Your task is to copy every line of the records below that contains "NMOS".

**RECORDS**:

◇ ◇ ◇ ◇ ◇

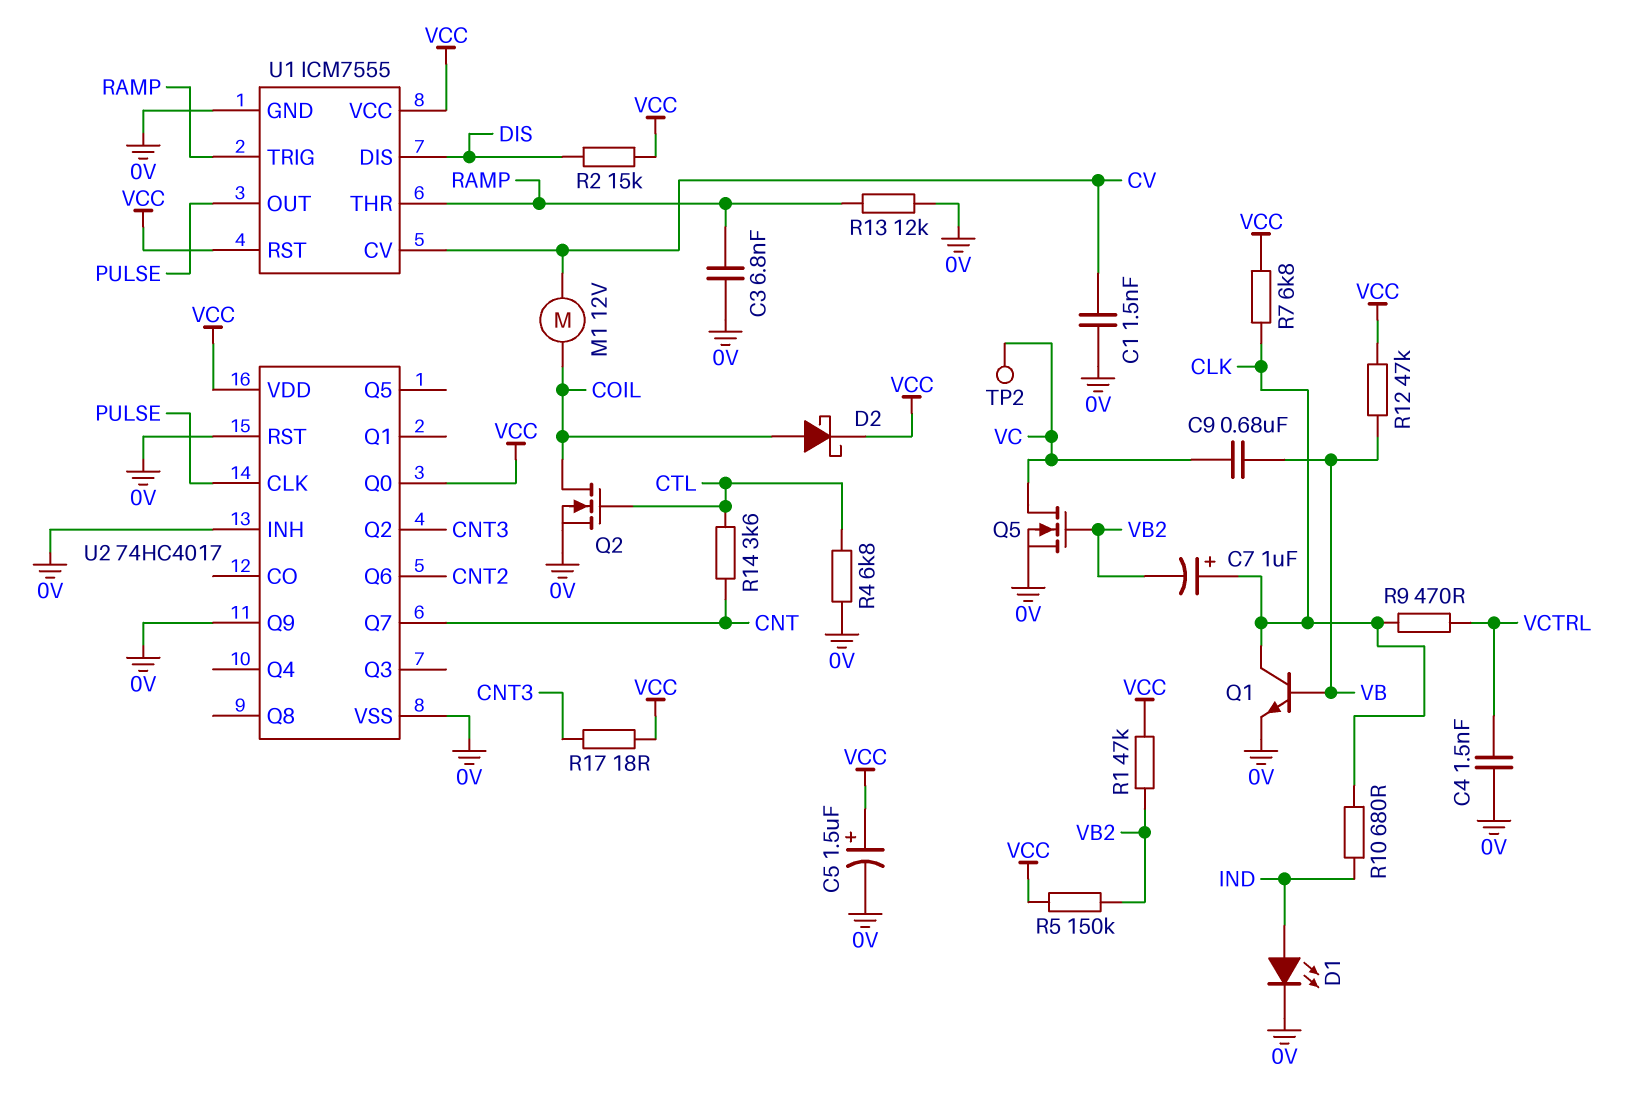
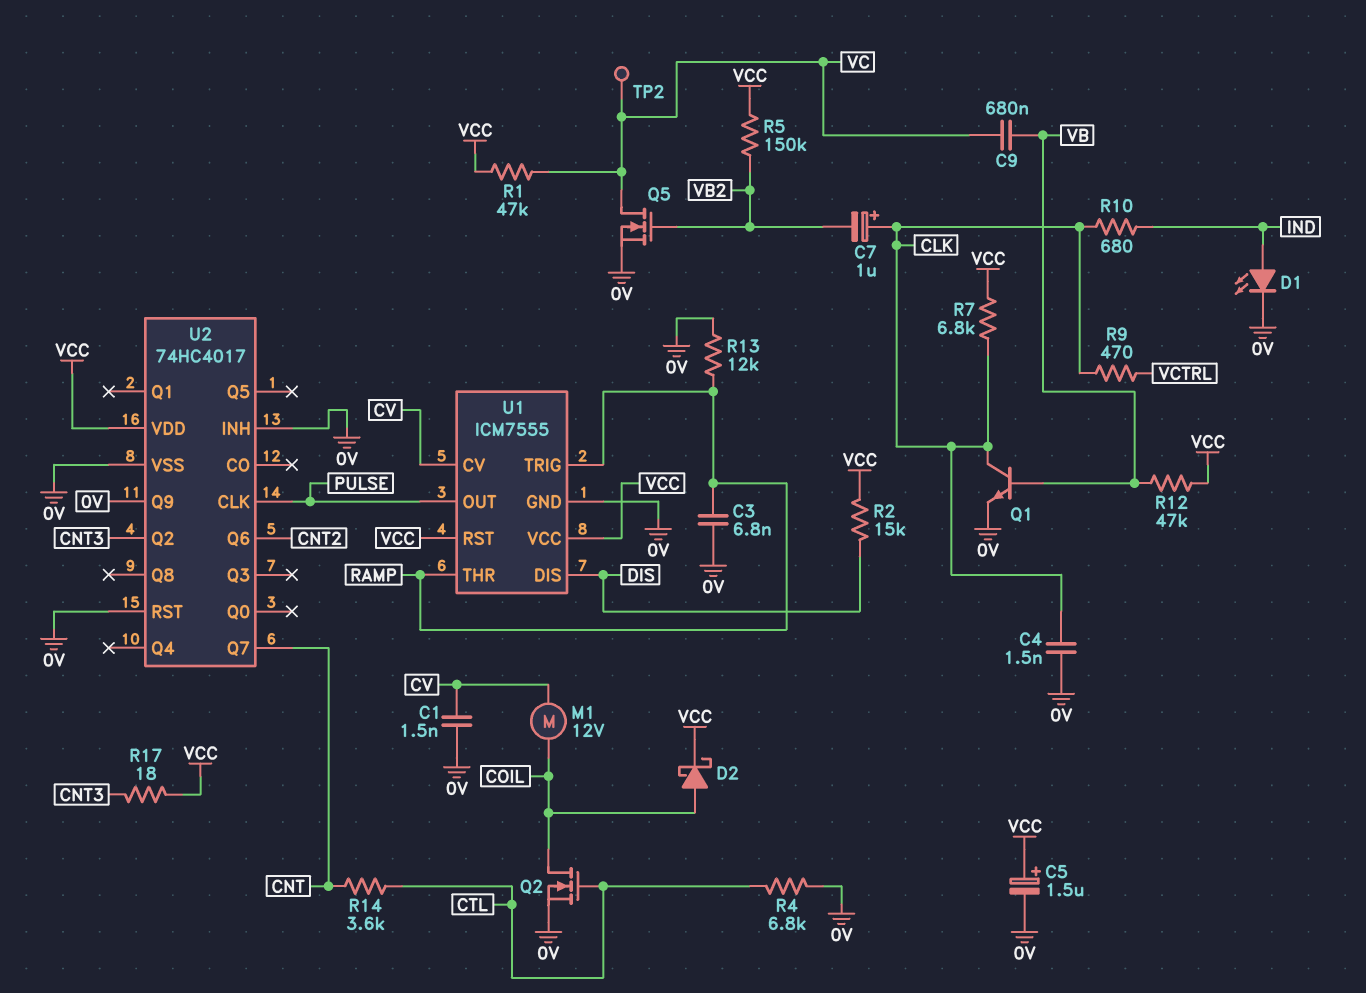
C4: 1.5nF (0V, VCTRL) -> 1.5nF (0V, CLK)
R1: 47k (VB2, VCC) -> 47k (VC, VCC)
U2 pin Q0: VCC -> none

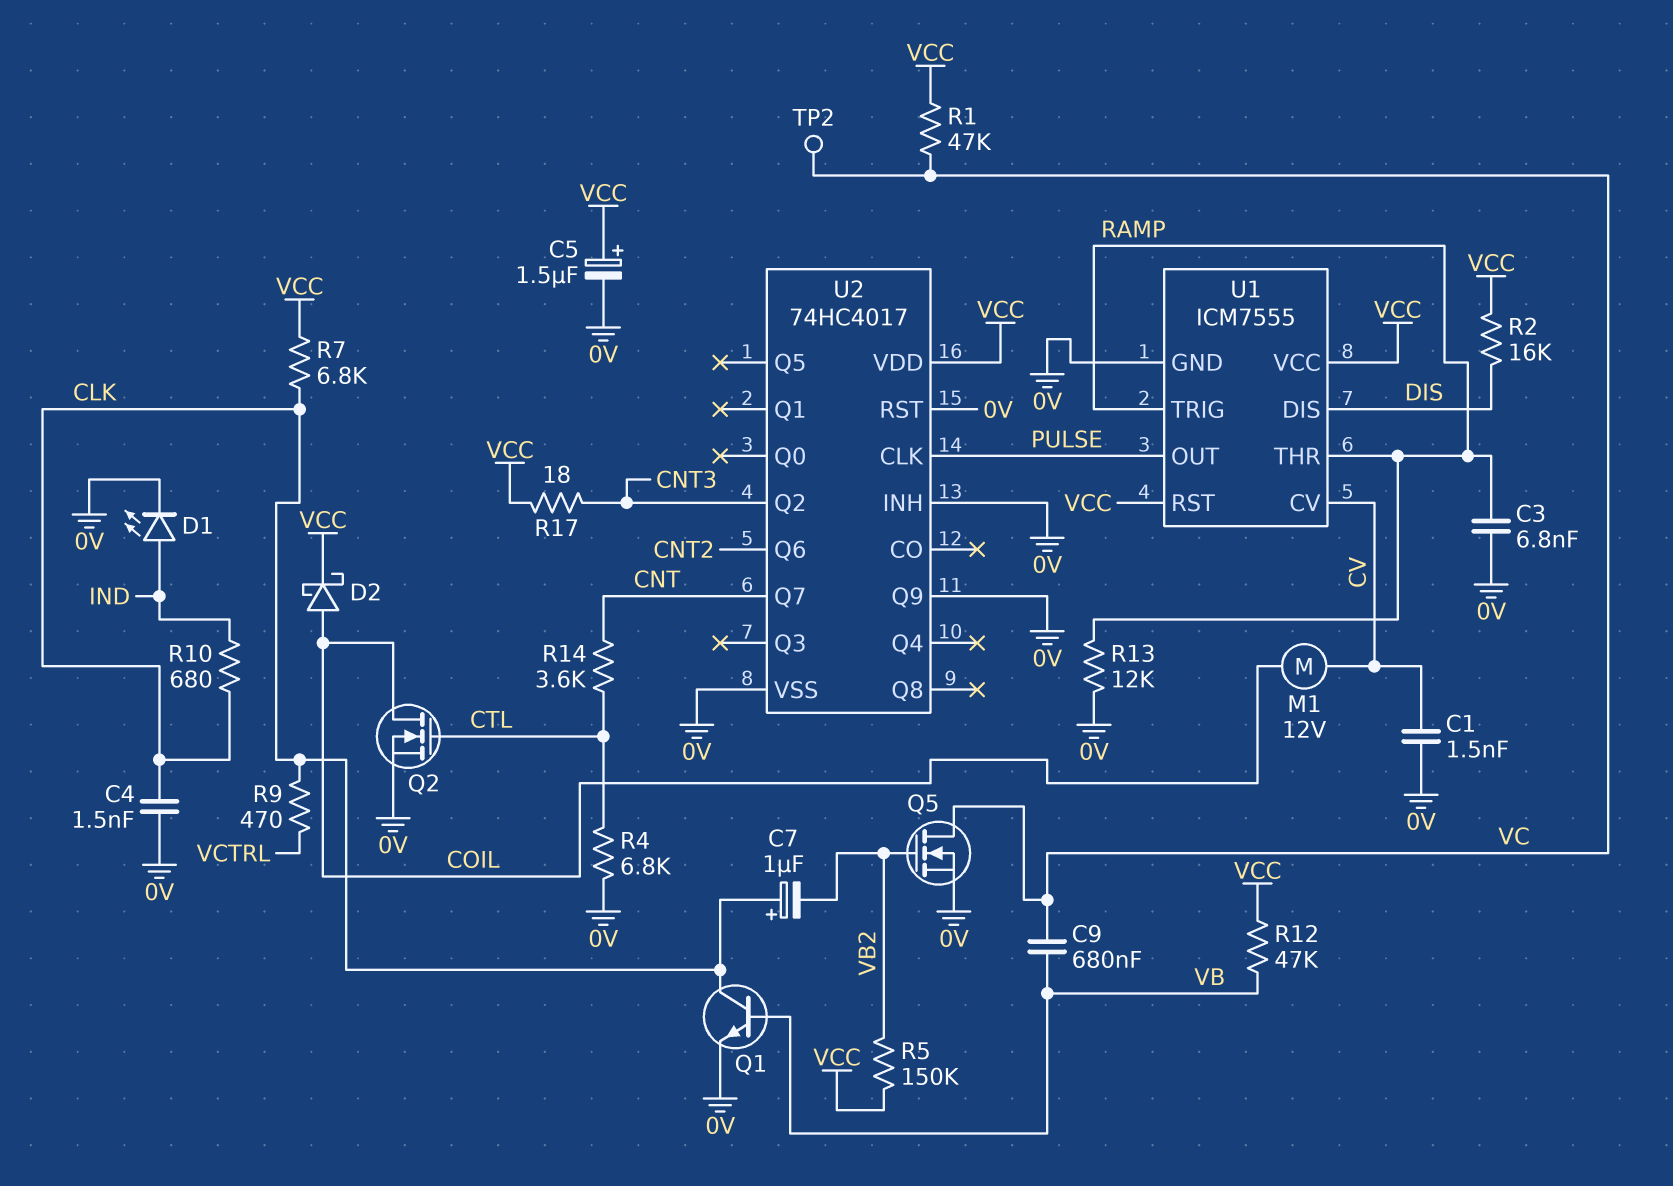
R2: 15k (DIS, VCC) -> 16k (DIS, VCC)

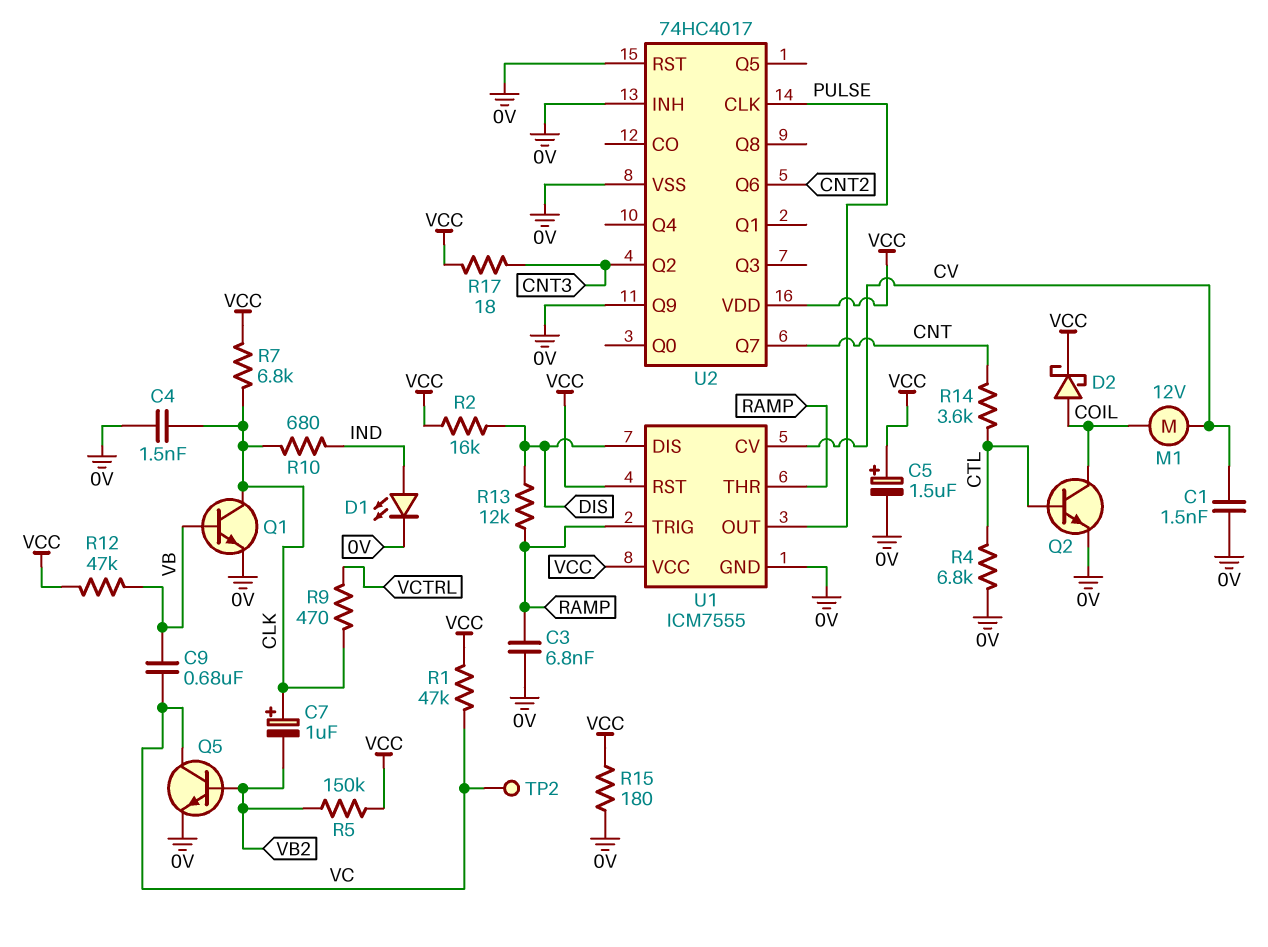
Q2: NMOS (G CTL, D COIL, S 0V) -> NPN (B CTL, C COIL, E 0V)
Q5: NMOS (G VB2, D VC, S 0V) -> NPN (B VB2, C VC, E 0V)
R13: 12k (0V, RAMP) -> 12k (DIS, RAMP)
R15: none -> 180 (0V, VCC)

◇ ◇ ◇ ◇ ◇

**WRITTEN ANSWER**:
Q2: NMOS (G CTL, D COIL, S 0V) -> NPN (B CTL, C COIL, E 0V)
Q5: NMOS (G VB2, D VC, S 0V) -> NPN (B VB2, C VC, E 0V)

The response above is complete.